▸ **Assignment**
Only one stretch of the data below is wanted: the lines starting at the one with "HALL2: A3144 -> SS49E" and ending at the one with "TEMP pin OUT: A0 -> RX", both included, given again exactly.

====== Records ======

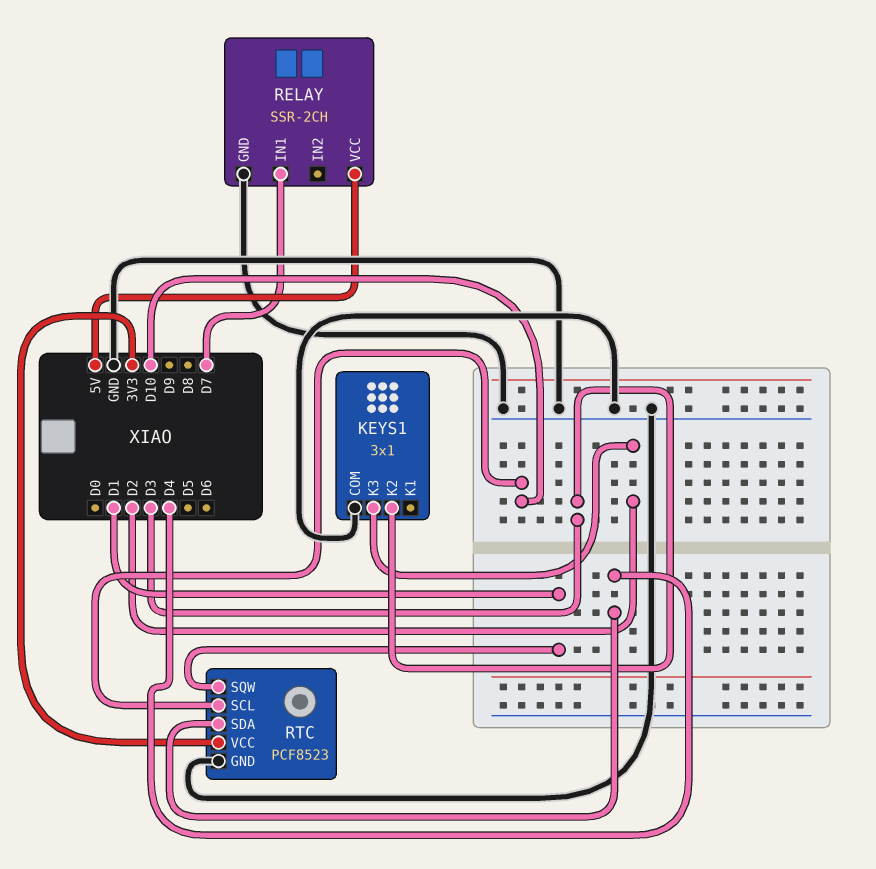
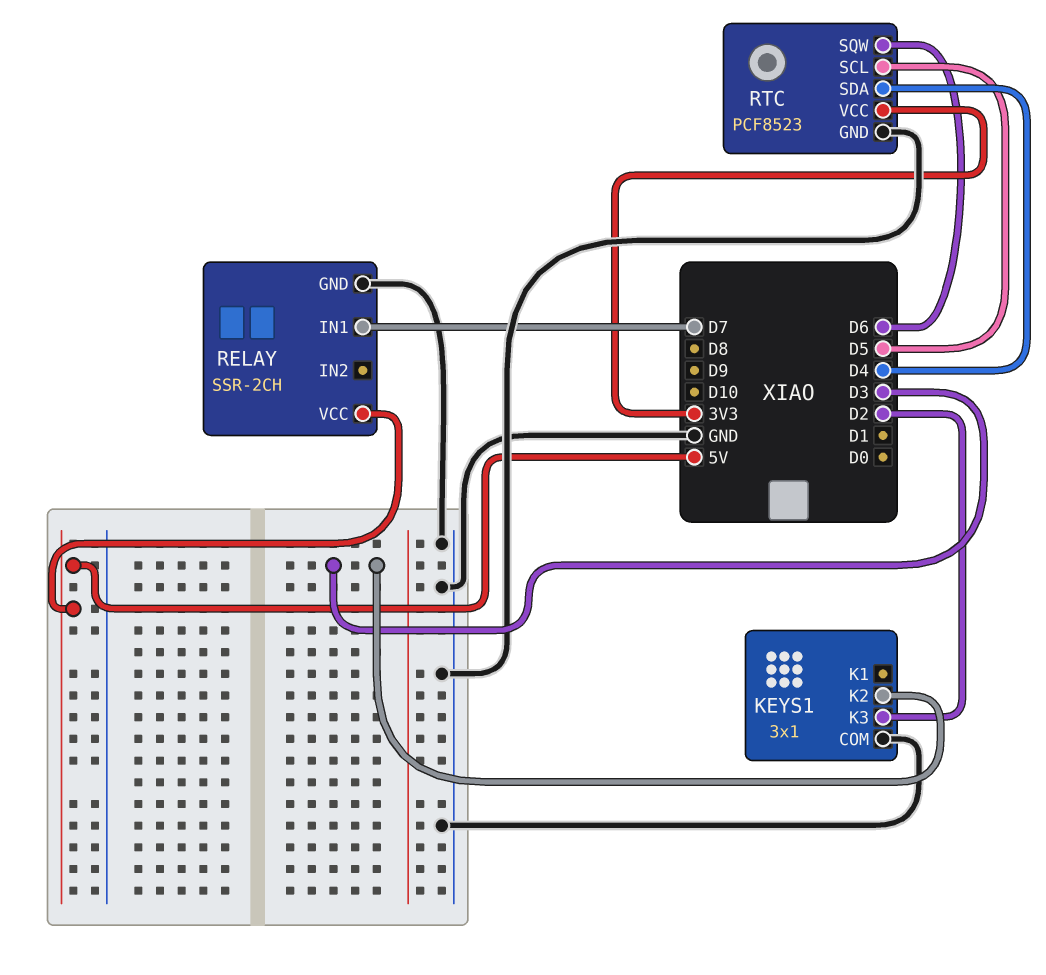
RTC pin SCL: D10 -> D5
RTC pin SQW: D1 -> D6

======
====== Records ======

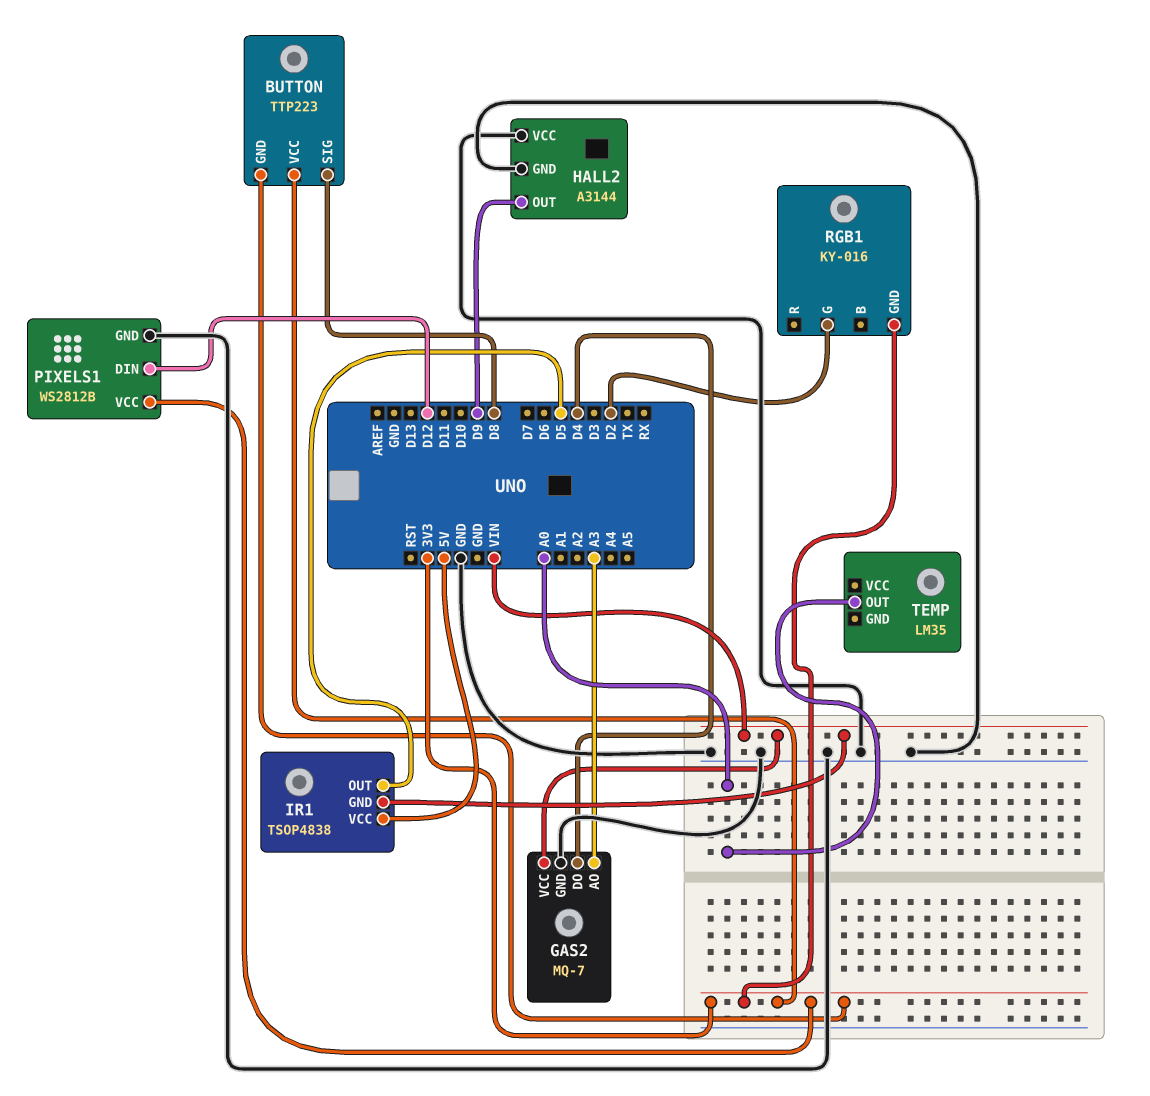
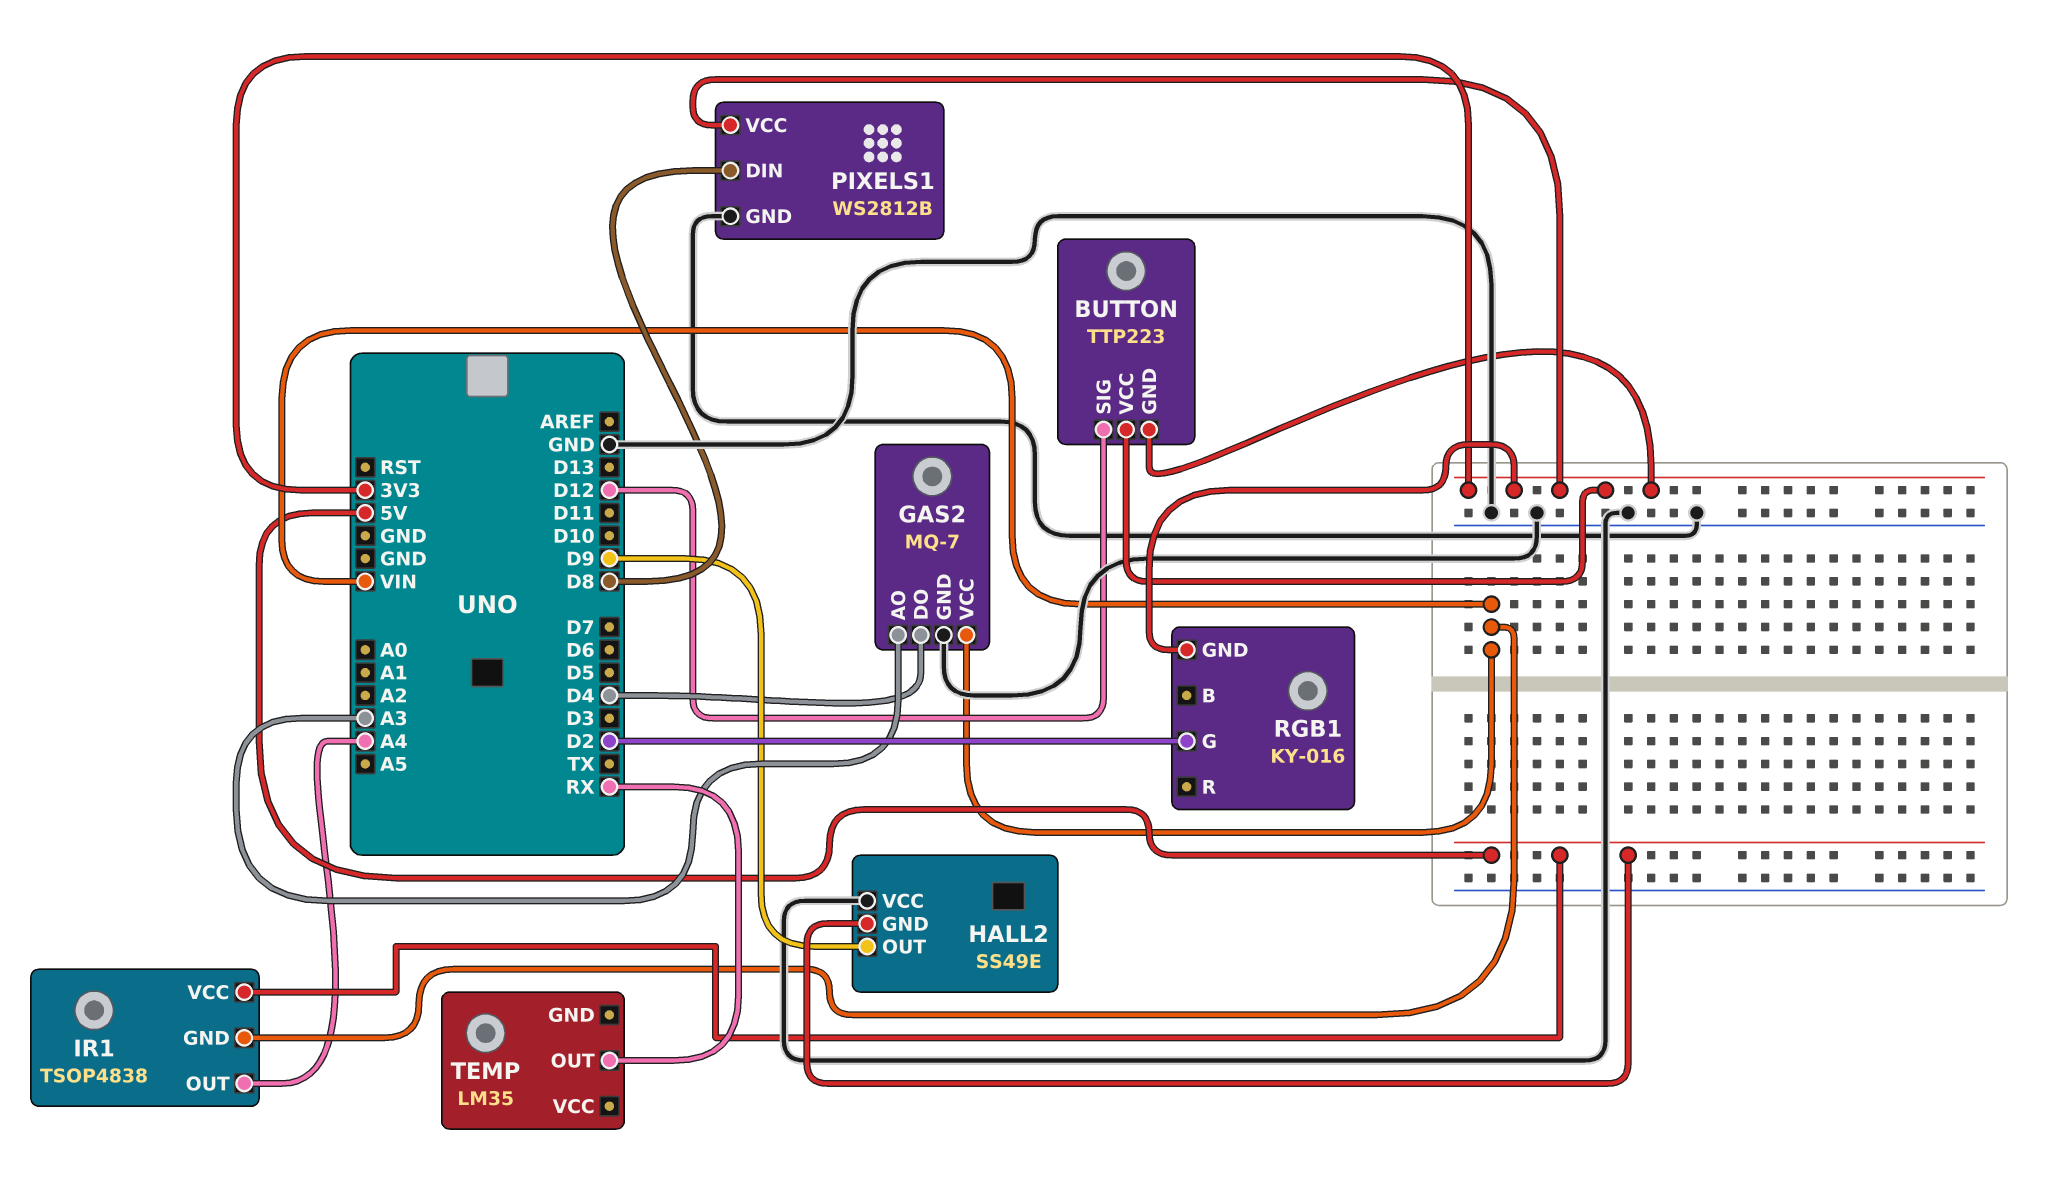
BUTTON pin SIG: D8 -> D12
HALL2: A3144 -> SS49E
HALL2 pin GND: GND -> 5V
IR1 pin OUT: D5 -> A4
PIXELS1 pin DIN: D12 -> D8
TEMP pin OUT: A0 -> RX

======
====== Records ======

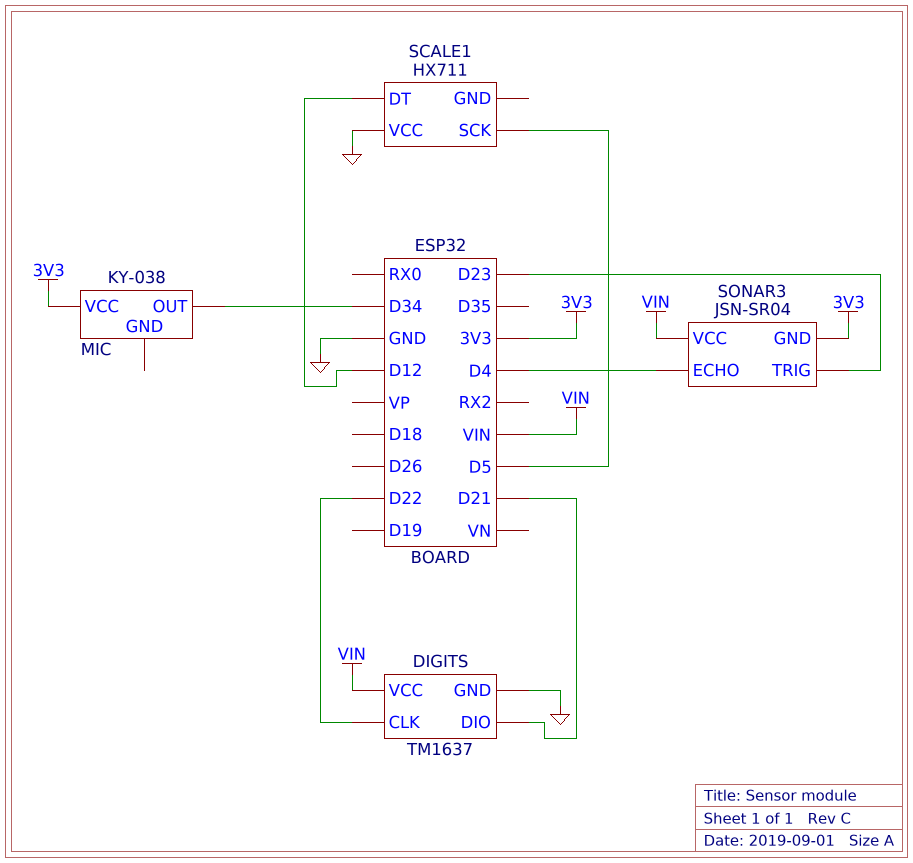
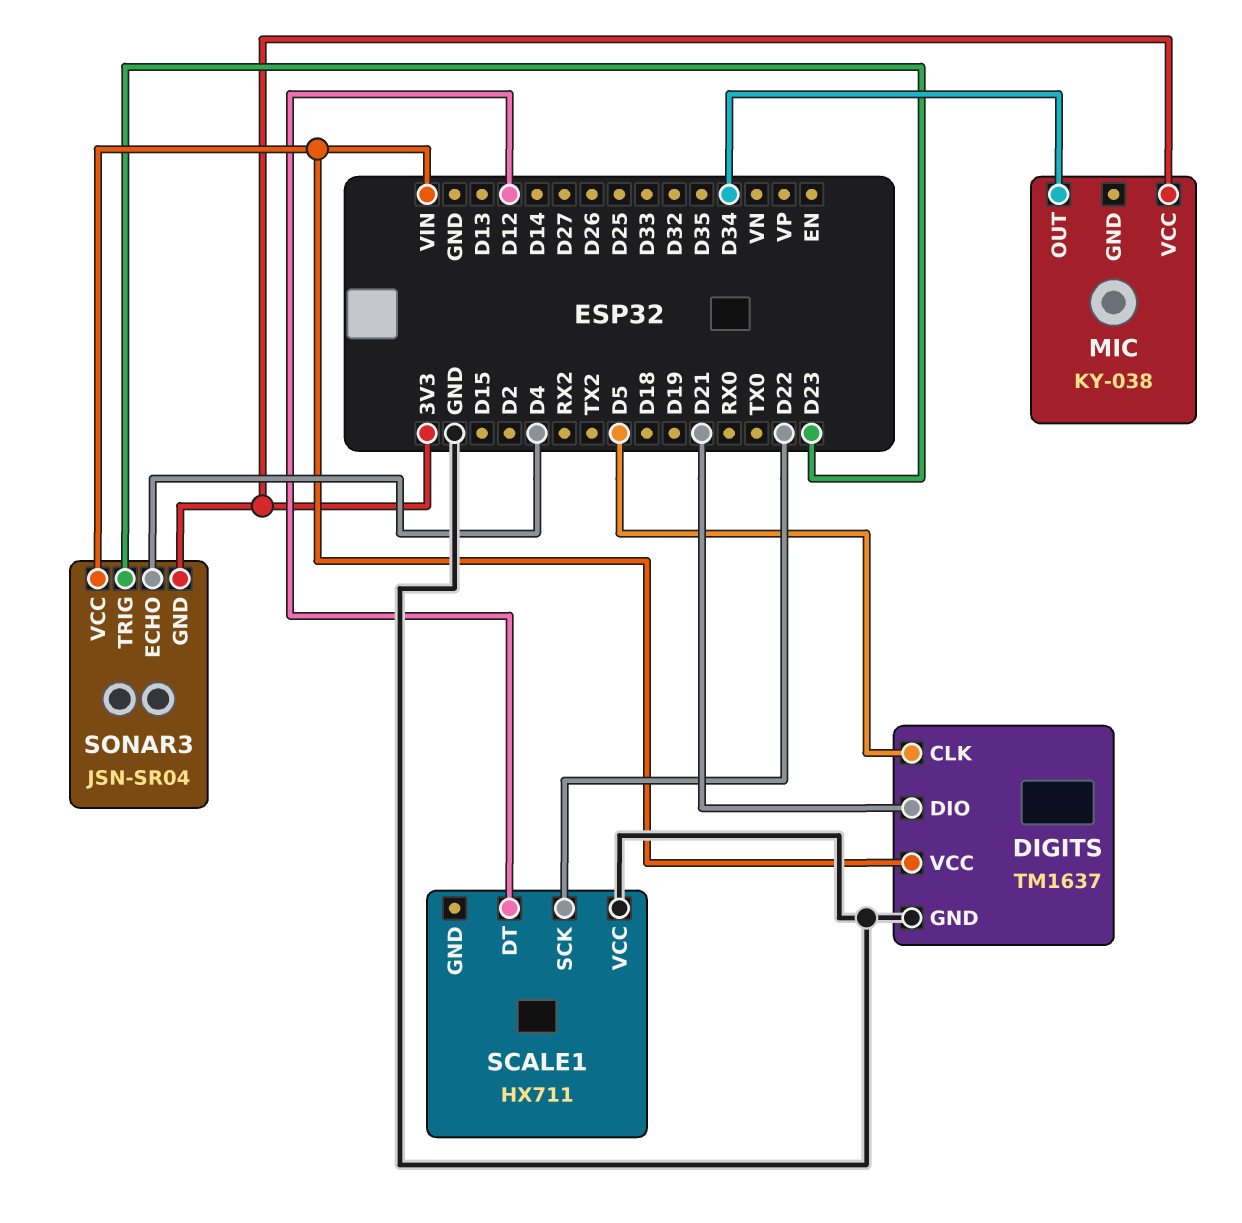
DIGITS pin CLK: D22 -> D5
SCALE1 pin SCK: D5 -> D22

======

▸ **Result of this exercise**
HALL2: A3144 -> SS49E
HALL2 pin GND: GND -> 5V
IR1 pin OUT: D5 -> A4
PIXELS1 pin DIN: D12 -> D8
TEMP pin OUT: A0 -> RX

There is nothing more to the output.